Aim of the exercise: In the records, each line holding "delete" must be reported.

Top of Available records

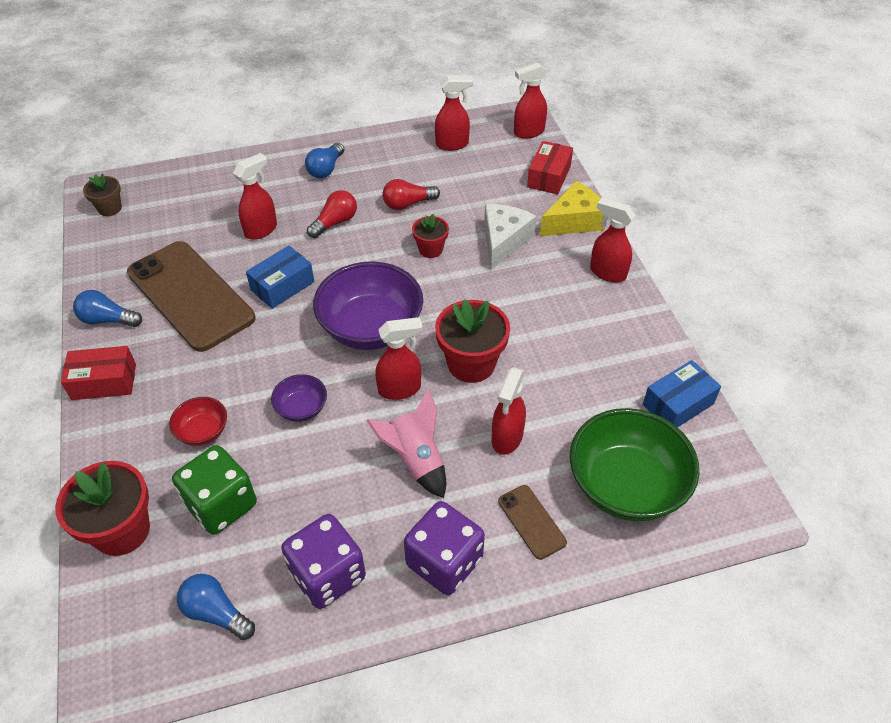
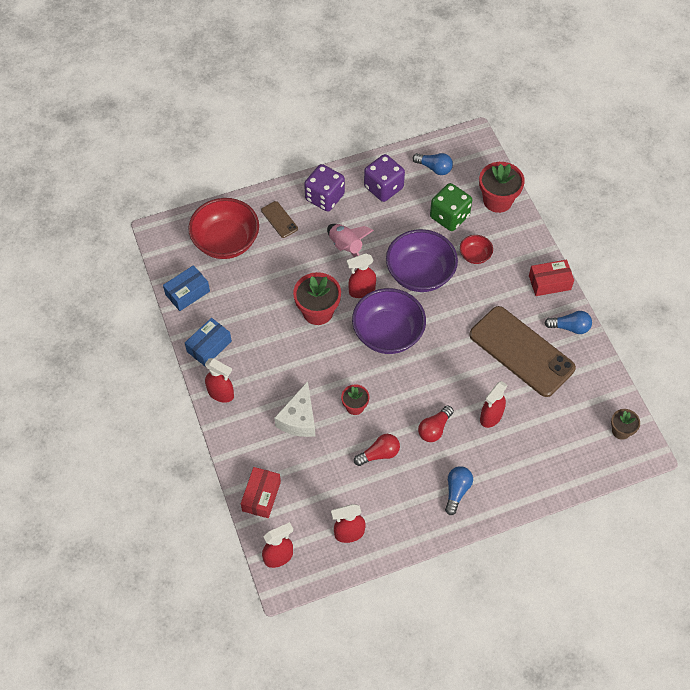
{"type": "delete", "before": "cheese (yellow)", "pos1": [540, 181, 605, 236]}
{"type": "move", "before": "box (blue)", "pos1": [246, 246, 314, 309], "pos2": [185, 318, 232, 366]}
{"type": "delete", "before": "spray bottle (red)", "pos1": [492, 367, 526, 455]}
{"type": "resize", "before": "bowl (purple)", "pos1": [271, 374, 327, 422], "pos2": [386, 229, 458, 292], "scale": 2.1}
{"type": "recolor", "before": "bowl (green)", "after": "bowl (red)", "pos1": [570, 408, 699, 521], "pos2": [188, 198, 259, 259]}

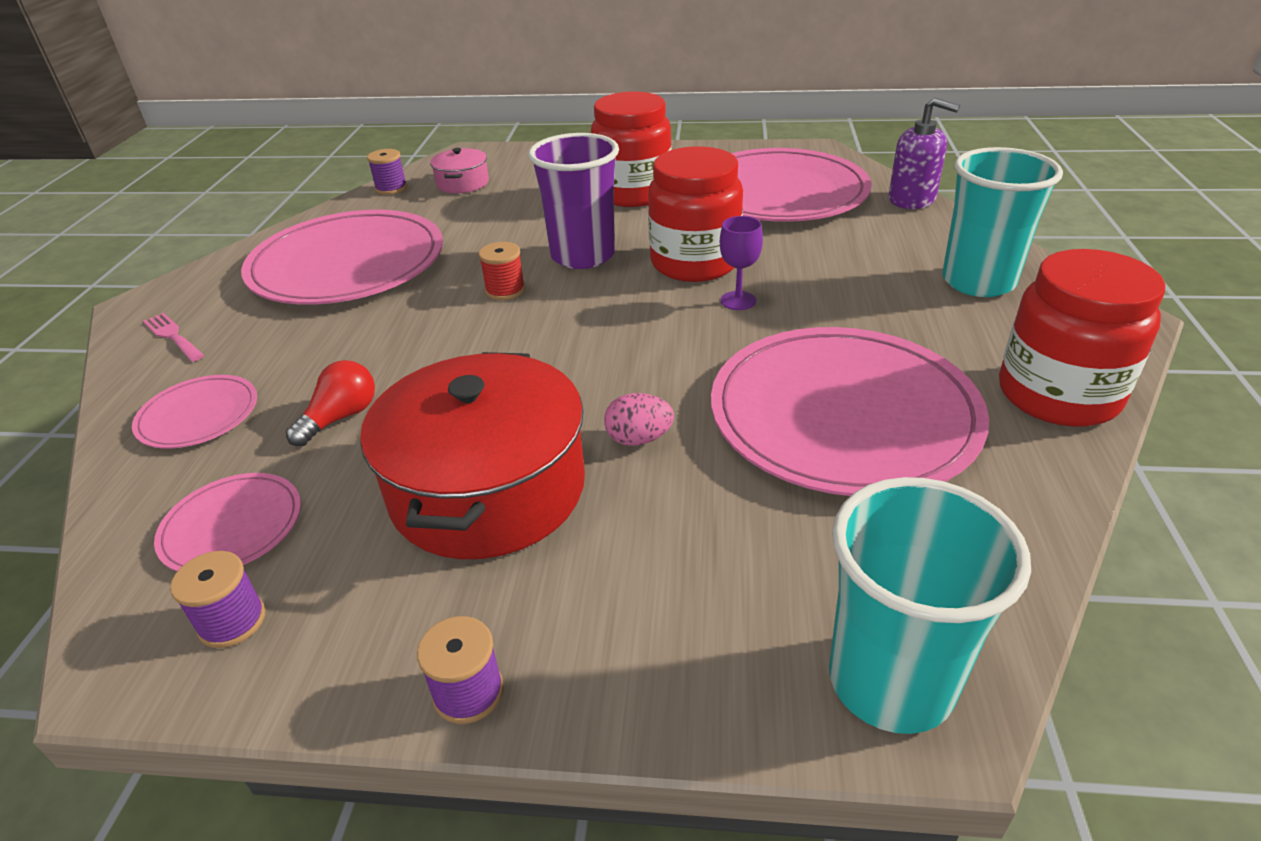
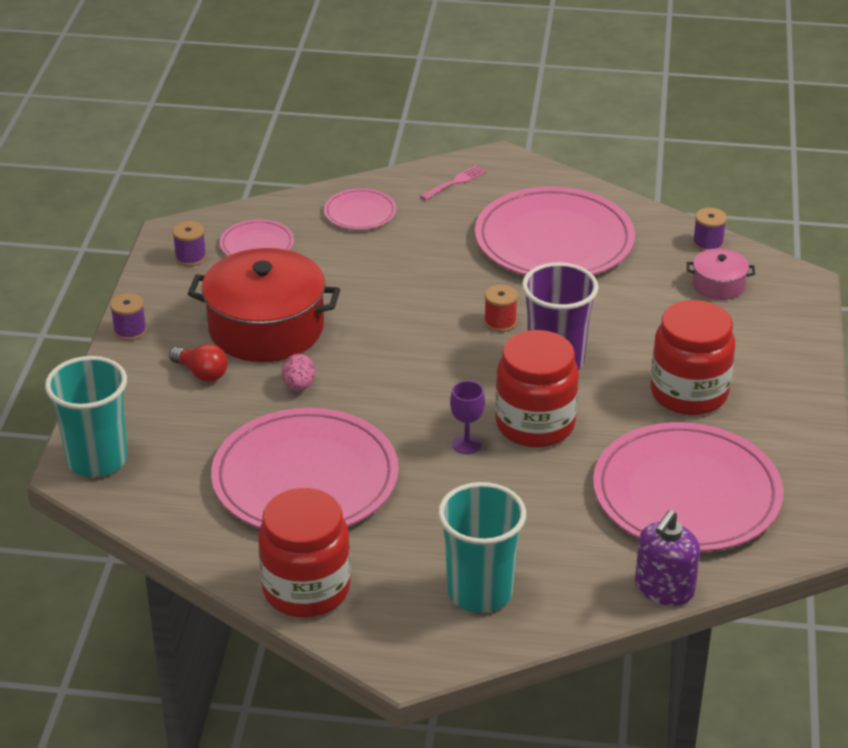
{"type": "move", "before": "light bulb (red)", "pos1": [286, 360, 375, 446], "pos2": [169, 344, 228, 382]}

Bottom of Available records

Result of the task:
{"type": "delete", "before": "cheese (yellow)", "pos1": [540, 181, 605, 236]}
{"type": "delete", "before": "spray bottle (red)", "pos1": [492, 367, 526, 455]}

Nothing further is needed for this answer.